> _What is expected_: Which of the lines below mention the word "Notepad"? Pull each one out.

*** Block opens ***

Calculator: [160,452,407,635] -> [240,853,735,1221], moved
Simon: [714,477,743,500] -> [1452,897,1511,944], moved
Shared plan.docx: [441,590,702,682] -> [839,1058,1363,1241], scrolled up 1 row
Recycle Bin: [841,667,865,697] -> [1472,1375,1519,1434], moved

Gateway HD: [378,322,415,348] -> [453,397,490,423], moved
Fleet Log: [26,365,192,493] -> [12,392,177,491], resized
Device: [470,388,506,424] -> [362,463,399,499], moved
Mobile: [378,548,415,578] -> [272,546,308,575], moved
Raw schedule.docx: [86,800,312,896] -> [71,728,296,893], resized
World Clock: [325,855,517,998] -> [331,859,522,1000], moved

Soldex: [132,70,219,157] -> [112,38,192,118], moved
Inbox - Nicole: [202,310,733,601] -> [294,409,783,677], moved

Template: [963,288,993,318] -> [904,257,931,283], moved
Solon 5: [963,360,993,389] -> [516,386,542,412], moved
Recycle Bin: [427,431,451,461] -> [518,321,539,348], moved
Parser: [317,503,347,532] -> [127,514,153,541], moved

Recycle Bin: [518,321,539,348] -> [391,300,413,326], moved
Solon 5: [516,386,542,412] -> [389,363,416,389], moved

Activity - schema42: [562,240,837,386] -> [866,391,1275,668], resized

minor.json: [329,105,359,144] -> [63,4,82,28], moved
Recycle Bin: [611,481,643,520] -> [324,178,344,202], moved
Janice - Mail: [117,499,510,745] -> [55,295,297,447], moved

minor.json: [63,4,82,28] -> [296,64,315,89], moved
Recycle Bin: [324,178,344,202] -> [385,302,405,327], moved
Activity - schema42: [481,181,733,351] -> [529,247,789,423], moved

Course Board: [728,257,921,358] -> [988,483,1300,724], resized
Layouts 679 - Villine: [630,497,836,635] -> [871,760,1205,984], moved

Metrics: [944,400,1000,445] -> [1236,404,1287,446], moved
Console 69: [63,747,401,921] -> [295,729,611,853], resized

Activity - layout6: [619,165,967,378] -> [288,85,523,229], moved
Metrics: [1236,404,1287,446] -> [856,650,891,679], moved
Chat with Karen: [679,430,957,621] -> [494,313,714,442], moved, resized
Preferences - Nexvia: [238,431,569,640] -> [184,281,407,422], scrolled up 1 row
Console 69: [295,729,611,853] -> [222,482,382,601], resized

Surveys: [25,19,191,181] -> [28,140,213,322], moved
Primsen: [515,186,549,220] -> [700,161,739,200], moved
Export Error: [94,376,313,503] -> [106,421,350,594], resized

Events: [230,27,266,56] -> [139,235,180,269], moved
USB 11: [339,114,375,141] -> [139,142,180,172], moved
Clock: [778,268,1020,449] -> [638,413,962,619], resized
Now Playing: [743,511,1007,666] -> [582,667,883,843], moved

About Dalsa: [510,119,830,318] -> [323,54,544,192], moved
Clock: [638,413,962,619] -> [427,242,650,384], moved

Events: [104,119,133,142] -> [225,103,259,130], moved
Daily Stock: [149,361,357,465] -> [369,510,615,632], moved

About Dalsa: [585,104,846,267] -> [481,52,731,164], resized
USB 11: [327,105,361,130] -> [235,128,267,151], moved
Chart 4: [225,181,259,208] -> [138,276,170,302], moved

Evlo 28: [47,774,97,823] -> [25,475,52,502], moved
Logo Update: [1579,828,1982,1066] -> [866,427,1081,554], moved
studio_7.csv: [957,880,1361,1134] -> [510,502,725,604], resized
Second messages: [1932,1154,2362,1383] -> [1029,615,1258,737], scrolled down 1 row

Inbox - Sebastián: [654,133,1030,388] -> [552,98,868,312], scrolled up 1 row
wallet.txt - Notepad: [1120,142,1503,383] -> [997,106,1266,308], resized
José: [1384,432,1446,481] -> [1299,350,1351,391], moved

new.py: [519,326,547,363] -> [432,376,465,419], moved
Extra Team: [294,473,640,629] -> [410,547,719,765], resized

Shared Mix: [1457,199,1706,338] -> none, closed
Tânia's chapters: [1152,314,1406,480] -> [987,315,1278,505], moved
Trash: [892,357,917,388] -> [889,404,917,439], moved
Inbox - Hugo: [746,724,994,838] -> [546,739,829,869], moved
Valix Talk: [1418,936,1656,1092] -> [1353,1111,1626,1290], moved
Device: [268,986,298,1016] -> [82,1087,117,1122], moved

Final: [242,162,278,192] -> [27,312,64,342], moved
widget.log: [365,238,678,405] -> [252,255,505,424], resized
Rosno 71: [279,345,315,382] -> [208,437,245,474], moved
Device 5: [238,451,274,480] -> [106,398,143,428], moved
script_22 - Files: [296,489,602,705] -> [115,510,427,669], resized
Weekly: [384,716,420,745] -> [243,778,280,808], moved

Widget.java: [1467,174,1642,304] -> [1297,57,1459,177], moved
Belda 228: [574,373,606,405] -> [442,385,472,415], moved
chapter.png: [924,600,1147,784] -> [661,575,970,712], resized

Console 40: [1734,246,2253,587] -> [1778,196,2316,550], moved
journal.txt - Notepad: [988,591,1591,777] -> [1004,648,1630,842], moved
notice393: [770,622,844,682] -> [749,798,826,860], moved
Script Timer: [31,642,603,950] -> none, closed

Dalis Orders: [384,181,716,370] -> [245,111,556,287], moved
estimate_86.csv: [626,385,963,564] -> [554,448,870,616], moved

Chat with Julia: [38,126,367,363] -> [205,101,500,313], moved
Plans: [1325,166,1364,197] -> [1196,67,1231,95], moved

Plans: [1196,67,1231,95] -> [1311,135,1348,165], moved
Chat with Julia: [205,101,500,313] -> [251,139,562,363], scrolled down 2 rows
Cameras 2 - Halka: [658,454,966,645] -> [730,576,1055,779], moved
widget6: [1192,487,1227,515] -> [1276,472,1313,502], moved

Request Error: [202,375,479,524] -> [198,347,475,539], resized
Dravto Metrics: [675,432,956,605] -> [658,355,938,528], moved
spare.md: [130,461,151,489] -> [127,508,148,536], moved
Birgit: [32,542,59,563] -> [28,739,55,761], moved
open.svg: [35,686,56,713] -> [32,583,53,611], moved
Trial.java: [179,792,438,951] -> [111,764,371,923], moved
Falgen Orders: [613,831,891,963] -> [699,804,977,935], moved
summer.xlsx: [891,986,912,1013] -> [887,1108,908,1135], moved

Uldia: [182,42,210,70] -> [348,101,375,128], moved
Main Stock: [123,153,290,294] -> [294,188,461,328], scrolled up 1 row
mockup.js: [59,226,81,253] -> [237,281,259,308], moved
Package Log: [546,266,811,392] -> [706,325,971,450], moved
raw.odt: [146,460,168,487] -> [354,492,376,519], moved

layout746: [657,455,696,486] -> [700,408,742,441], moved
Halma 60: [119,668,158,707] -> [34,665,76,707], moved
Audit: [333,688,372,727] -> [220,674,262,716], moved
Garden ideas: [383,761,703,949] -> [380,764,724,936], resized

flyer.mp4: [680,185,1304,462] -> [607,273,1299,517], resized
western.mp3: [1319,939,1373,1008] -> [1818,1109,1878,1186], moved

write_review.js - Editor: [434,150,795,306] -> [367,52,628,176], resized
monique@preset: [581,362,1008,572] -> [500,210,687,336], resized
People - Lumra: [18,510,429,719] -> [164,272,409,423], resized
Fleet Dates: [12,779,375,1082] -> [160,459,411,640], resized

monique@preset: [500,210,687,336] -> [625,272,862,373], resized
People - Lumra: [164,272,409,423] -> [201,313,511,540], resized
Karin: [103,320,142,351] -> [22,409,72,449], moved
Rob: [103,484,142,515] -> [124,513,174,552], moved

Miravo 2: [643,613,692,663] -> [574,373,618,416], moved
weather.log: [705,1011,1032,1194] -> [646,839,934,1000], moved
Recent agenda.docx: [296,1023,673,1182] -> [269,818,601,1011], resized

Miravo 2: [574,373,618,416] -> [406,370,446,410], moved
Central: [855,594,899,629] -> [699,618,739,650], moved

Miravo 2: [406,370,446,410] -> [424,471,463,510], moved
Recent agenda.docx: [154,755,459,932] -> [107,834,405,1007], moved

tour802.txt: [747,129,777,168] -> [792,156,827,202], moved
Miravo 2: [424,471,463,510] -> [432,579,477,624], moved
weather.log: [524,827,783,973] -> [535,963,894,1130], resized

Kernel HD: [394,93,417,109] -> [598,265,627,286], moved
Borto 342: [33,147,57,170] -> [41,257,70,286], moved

*** Block closes ***

> _Answer section_:
wallet.txt - Notepad: [1120,142,1503,383] -> [997,106,1266,308], resized
journal.txt - Notepad: [988,591,1591,777] -> [1004,648,1630,842], moved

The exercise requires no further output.